Material de entrada –
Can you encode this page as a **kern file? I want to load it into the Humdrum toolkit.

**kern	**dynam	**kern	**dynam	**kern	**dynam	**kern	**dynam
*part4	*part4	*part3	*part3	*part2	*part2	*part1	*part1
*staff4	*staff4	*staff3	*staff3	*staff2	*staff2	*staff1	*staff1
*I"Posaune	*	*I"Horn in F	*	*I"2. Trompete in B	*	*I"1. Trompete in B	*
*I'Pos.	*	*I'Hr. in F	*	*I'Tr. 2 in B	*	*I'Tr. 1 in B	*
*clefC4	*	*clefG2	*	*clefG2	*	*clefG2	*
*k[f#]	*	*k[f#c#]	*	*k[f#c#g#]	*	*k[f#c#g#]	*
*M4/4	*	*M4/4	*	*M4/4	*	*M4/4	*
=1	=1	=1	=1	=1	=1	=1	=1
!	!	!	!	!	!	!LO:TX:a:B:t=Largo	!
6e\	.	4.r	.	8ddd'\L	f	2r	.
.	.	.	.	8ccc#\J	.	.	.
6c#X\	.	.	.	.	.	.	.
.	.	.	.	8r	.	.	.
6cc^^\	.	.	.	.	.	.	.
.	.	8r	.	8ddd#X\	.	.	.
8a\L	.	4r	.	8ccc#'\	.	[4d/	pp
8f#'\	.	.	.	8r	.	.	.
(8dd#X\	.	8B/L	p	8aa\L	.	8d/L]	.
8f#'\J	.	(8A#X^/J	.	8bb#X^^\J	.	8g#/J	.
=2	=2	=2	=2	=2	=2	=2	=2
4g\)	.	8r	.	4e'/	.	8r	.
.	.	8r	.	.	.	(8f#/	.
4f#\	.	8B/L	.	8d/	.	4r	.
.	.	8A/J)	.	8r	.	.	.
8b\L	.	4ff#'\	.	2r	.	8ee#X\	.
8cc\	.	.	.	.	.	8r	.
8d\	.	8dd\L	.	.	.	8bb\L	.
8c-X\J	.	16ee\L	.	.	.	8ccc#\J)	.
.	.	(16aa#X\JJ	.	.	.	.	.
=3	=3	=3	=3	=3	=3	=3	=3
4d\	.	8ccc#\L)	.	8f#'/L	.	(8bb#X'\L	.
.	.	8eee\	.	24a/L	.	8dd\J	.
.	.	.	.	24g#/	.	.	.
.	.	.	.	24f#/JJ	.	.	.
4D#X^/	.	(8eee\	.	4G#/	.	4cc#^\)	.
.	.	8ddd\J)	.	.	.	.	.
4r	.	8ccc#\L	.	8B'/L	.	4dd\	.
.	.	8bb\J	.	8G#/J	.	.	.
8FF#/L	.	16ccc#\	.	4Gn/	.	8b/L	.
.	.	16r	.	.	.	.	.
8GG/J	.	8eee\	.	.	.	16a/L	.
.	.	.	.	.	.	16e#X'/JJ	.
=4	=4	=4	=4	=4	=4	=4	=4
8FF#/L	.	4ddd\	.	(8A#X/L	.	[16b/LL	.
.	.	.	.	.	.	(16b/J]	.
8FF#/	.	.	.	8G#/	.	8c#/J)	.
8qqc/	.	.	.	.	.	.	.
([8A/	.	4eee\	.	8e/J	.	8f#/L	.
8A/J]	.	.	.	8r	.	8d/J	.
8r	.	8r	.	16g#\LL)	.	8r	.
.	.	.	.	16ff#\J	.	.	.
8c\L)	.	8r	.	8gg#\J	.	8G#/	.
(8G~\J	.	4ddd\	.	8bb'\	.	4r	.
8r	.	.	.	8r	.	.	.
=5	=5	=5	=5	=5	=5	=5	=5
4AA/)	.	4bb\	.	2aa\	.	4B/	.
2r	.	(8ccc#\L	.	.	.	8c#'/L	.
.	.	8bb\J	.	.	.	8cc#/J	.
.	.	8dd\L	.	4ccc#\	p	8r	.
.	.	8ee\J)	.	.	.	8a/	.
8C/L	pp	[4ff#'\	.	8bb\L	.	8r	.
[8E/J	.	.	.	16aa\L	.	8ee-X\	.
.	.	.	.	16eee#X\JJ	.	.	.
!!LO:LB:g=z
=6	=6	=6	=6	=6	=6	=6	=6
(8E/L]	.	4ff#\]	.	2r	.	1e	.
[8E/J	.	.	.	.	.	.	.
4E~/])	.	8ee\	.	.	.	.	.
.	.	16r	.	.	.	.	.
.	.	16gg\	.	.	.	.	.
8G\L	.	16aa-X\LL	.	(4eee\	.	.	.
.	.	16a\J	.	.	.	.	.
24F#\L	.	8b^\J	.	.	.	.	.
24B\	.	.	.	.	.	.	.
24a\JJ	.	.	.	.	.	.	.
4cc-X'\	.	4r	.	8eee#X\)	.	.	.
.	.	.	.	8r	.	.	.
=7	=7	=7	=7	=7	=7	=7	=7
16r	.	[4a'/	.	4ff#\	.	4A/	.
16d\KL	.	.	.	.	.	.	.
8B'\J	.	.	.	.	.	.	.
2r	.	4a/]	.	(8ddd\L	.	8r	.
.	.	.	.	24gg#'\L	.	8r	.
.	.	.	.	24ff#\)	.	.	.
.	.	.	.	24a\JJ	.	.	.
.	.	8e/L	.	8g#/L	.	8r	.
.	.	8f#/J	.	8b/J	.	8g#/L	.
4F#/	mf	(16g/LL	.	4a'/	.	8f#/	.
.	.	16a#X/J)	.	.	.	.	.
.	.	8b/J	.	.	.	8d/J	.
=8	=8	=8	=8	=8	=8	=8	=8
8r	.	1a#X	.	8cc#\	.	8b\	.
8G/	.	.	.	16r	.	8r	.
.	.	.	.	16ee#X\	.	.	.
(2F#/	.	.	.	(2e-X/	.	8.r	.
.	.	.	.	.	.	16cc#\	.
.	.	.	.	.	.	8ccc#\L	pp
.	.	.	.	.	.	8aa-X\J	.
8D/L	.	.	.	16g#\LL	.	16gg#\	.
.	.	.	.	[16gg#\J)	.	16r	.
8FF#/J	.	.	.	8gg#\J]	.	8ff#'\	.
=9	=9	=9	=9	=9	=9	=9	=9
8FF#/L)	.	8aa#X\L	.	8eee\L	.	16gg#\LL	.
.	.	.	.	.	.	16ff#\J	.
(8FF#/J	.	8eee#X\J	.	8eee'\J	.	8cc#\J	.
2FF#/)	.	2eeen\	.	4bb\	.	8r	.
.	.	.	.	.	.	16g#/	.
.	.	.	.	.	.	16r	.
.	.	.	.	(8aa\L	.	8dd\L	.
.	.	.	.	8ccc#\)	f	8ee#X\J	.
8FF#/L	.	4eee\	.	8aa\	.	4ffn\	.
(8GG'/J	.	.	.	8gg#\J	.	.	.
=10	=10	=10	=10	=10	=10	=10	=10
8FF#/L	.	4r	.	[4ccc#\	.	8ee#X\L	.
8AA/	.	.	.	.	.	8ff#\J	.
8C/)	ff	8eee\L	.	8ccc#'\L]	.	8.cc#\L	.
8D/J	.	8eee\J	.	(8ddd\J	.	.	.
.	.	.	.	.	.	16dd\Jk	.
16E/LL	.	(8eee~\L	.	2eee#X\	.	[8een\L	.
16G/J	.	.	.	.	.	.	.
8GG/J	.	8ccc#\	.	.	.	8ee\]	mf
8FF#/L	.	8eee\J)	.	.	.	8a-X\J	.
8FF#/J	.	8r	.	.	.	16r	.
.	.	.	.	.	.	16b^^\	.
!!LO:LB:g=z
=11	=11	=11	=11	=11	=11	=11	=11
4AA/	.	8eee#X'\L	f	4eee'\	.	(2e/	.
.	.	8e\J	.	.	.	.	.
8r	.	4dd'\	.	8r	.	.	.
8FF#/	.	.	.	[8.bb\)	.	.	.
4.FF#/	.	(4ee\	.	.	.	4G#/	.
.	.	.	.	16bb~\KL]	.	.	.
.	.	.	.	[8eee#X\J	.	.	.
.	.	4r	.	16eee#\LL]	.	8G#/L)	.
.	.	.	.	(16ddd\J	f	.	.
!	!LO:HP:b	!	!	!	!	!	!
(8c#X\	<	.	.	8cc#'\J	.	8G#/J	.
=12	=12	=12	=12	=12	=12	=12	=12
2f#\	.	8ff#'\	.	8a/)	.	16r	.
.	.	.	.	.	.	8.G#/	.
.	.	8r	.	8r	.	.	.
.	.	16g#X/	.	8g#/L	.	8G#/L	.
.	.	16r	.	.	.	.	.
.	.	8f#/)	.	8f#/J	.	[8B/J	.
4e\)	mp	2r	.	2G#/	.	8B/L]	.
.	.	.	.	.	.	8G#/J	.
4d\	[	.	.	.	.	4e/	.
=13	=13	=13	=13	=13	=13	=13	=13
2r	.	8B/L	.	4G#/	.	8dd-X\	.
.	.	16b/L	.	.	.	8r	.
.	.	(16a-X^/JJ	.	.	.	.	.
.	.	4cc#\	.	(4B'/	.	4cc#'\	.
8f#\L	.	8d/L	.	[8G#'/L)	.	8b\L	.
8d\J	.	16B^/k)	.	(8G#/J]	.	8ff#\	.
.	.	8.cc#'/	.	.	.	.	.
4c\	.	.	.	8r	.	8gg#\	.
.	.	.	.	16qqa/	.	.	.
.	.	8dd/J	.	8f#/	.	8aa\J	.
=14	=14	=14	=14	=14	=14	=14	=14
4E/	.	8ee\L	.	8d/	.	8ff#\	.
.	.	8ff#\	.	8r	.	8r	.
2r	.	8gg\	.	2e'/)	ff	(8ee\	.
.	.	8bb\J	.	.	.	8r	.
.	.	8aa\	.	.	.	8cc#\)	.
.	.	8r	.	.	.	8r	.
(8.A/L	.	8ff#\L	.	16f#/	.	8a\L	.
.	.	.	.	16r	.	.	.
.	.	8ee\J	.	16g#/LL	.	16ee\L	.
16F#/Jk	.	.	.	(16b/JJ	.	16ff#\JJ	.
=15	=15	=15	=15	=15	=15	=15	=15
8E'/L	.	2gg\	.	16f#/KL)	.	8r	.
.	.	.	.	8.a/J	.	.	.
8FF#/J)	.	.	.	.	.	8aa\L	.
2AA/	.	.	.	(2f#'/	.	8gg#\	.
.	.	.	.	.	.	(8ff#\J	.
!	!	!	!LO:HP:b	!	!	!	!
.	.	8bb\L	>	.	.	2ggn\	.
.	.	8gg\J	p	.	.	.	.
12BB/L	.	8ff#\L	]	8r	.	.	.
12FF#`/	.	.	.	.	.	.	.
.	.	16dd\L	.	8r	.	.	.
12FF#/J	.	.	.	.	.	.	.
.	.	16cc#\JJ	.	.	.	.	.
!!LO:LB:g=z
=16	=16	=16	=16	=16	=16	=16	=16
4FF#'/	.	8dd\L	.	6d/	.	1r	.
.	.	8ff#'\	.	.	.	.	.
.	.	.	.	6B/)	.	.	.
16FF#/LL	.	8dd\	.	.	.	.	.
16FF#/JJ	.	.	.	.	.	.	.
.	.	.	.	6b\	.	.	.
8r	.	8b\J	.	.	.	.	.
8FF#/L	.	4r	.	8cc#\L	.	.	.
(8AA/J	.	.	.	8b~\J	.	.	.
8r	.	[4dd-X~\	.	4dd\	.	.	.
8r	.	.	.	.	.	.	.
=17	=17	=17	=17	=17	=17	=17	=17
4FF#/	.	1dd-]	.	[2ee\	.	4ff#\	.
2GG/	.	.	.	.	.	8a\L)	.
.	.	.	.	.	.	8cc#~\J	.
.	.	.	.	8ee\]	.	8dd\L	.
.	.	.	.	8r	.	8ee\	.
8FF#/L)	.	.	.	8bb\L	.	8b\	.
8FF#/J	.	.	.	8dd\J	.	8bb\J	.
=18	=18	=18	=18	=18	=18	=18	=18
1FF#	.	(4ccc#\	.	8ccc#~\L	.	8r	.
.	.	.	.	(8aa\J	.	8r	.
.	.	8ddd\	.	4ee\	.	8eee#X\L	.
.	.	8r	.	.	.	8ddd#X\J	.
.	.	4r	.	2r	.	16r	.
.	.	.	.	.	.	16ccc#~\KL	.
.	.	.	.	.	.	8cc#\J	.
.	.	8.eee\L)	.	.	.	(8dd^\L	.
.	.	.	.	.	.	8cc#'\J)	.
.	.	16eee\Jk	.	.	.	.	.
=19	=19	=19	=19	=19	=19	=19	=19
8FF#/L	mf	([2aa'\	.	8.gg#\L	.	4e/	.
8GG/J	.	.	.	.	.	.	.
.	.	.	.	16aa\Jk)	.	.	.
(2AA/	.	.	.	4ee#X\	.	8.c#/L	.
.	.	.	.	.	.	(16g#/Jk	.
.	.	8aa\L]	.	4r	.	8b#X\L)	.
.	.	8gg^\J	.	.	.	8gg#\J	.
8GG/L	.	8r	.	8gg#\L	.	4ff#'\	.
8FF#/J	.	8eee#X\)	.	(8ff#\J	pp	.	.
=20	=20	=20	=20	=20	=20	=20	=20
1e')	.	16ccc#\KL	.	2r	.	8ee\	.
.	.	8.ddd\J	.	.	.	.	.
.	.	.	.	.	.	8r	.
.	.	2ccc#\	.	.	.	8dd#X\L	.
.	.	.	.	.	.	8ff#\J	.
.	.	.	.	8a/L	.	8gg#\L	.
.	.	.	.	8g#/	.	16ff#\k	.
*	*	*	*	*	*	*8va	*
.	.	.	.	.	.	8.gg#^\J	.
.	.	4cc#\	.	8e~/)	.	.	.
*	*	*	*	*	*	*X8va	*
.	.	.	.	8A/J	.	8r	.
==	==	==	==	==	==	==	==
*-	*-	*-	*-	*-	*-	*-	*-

Objetivo – Extraia dos itens acima todas as linhas que contêm a sequência "kern", levando em conta maiúsculas e minúsculas.

Solução –
Can you encode this page as a **kern file? I want to load it into the Humdrum toolkit.
**kern	**dynam	**kern	**dynam	**kern	**dynam	**kern	**dynam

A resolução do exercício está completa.